■ About this exercise: Please output exactly the part of the records below that opens with the line containing "pos1: [777, 207]" and closes with the line containing "after: orange cap", both lines included, and nothing else.
** Source data follows **
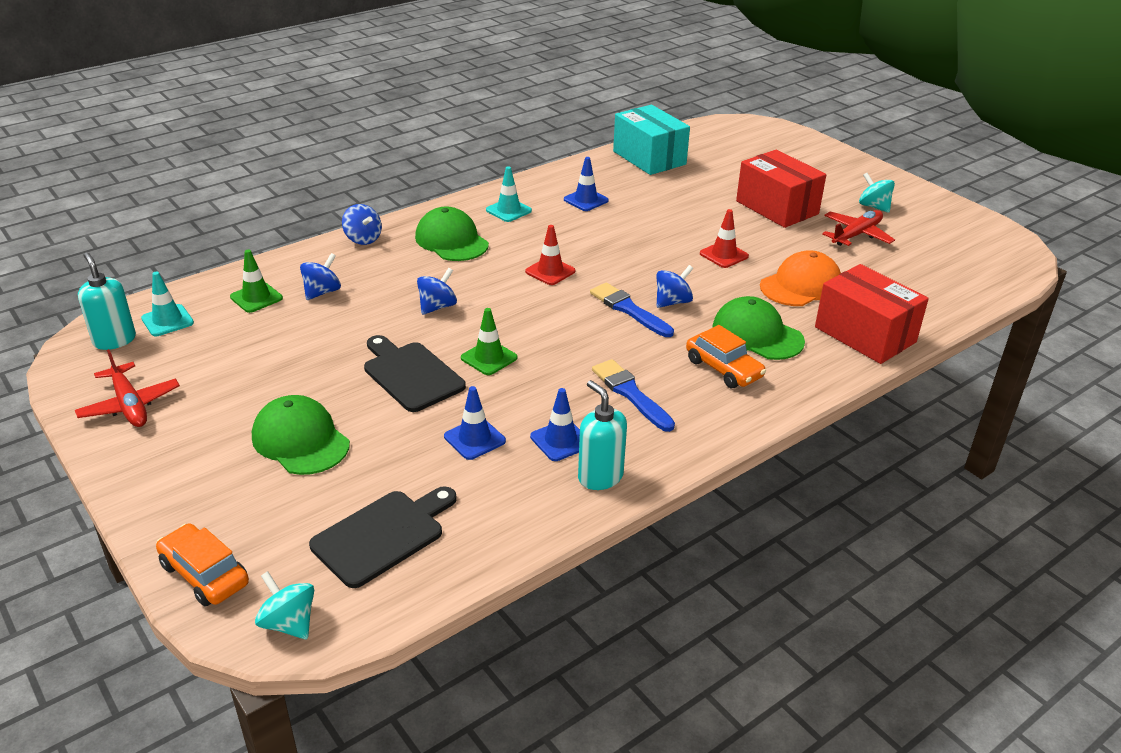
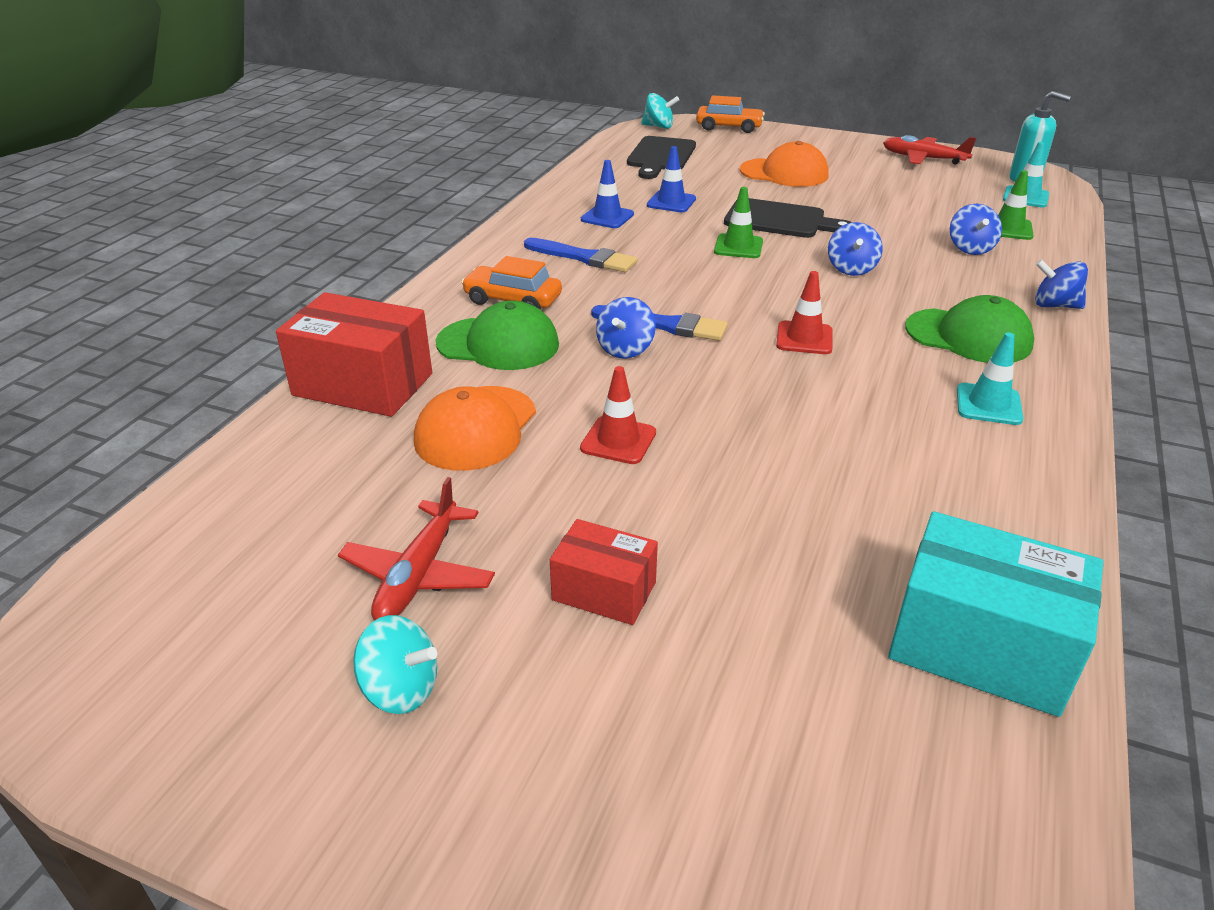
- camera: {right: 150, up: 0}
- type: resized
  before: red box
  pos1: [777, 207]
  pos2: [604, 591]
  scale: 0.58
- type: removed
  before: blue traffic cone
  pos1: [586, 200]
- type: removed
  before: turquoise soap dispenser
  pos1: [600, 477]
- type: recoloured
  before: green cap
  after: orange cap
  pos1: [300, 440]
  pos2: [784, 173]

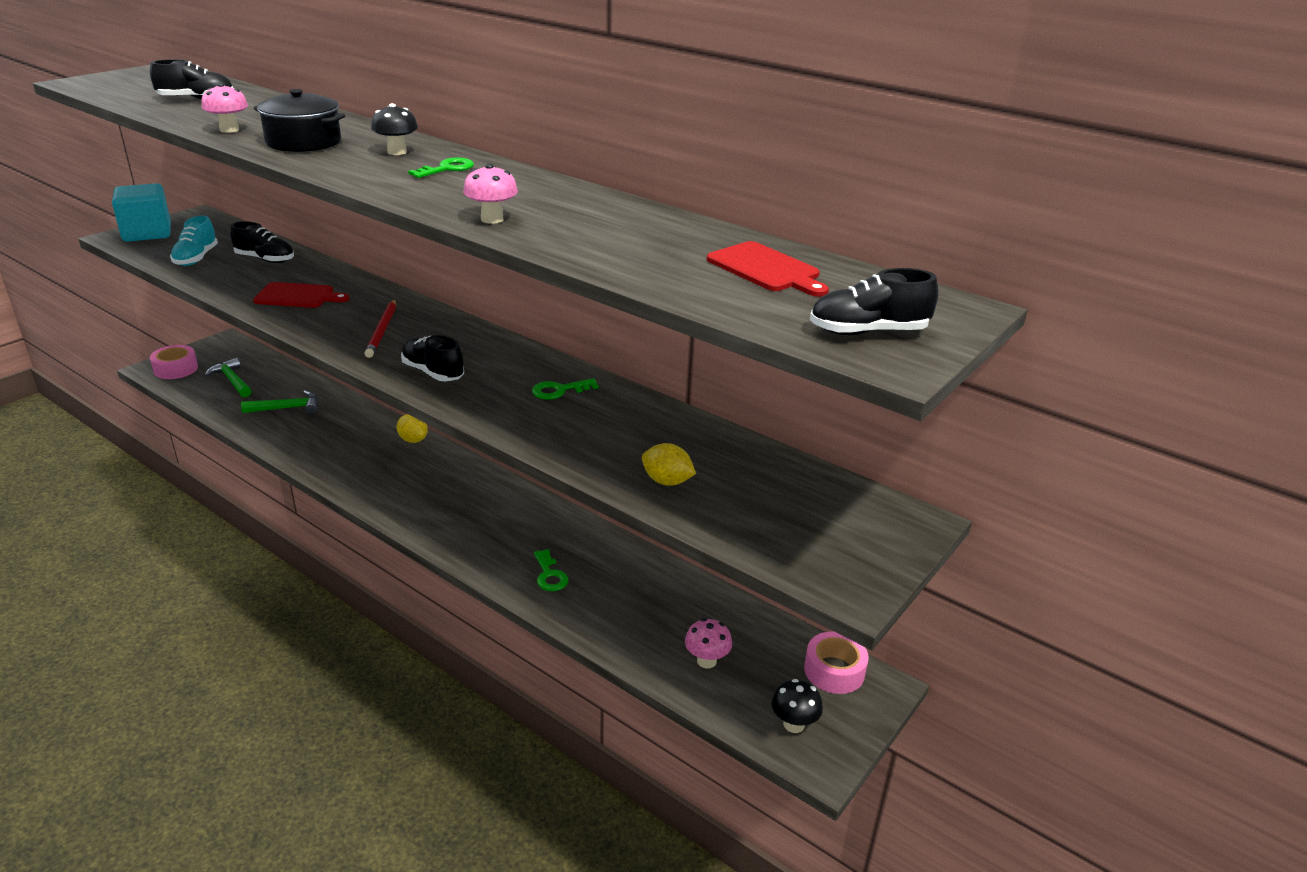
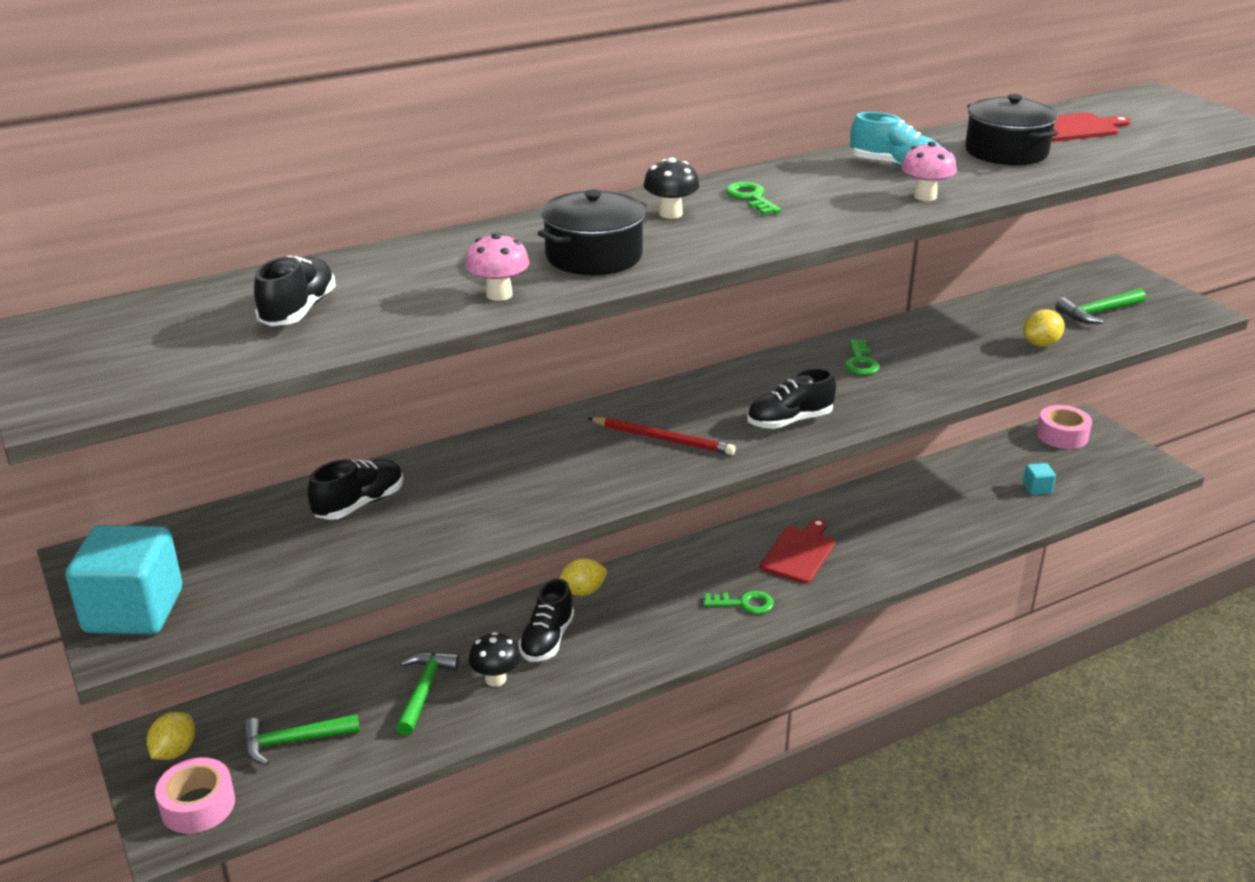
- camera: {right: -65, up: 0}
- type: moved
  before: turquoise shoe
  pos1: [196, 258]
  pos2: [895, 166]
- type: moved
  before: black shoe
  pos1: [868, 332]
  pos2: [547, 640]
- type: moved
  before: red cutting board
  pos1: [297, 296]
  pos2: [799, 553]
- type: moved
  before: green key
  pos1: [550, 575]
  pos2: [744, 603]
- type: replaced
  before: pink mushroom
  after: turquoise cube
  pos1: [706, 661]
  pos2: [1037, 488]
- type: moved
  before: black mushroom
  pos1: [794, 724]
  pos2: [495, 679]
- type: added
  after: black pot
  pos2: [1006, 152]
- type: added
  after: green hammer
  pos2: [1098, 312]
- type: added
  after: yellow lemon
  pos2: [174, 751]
** End of Source data **
** Source data follows **
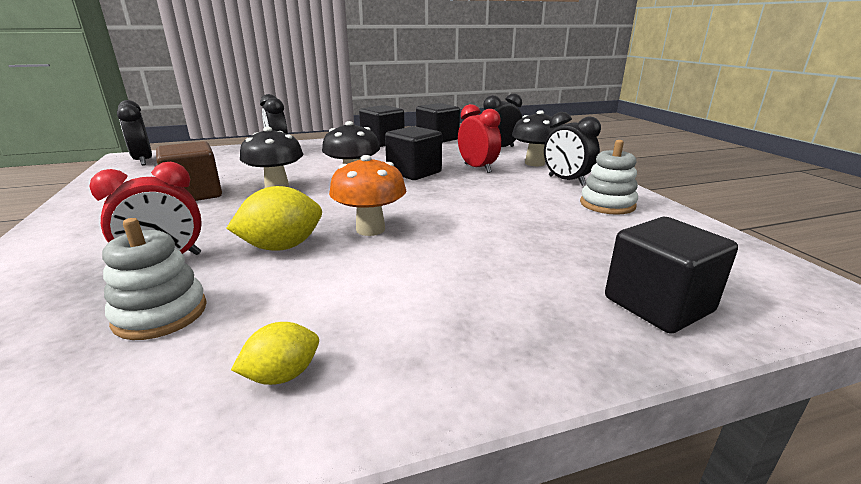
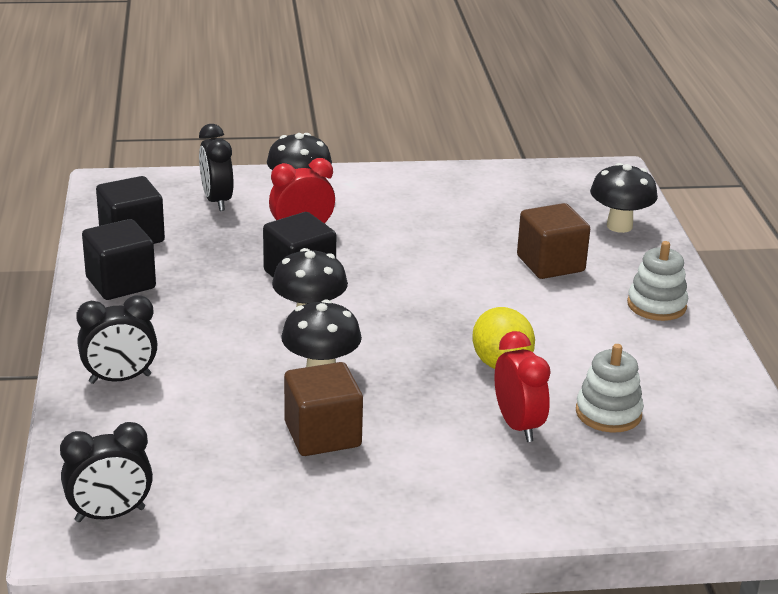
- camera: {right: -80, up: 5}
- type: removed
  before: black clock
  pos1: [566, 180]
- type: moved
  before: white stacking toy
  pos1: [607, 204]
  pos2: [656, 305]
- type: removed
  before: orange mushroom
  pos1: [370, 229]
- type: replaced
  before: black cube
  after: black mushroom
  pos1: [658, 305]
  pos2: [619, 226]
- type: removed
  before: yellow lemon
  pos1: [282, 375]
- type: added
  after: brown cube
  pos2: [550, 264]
** End of Source data **
■ Answer box:
  pos1: [777, 207]
  pos2: [604, 591]
  scale: 0.58
- type: removed
  before: blue traffic cone
  pos1: [586, 200]
- type: removed
  before: turquoise soap dispenser
  pos1: [600, 477]
- type: recoloured
  before: green cap
  after: orange cap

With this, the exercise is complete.